• Data below
━━━━━━━━━━━━━━━━━━━━━━━━━━━━━━

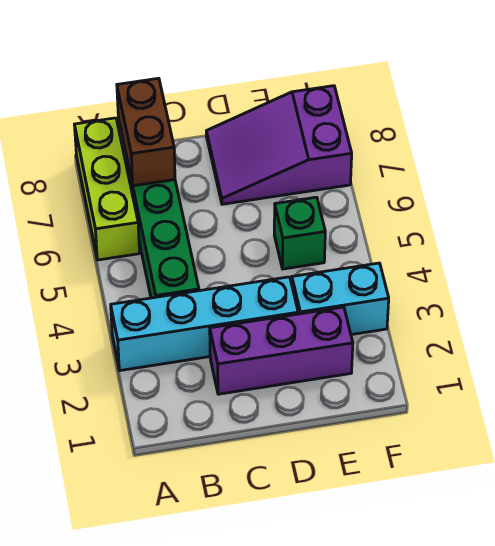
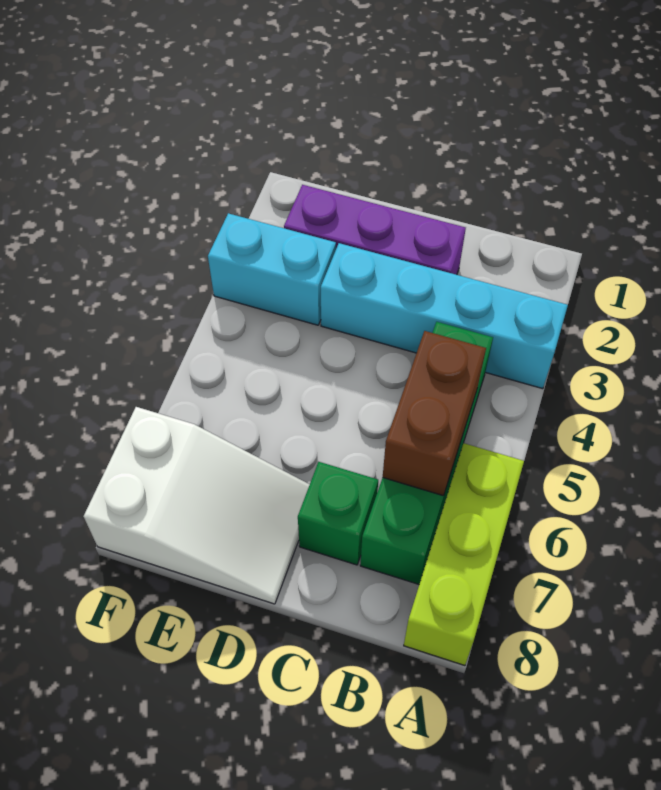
brown brick B7:B8 level 2 -> brown brick B5:B6 level 2
purple slope D7:F8 level 1 top F -> white slope D7:F8 level 1 top F
green brick E5 level 1 -> green brick C7 level 1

━━━━━━━━━━━━━━━━━━━━━━━━━━━━━━

• Aim of the task
This exercise calls for the complete listing, returned exactly and without images.

• Output of the task
brown brick B7:B8 level 2 -> brown brick B5:B6 level 2
purple slope D7:F8 level 1 top F -> white slope D7:F8 level 1 top F
green brick E5 level 1 -> green brick C7 level 1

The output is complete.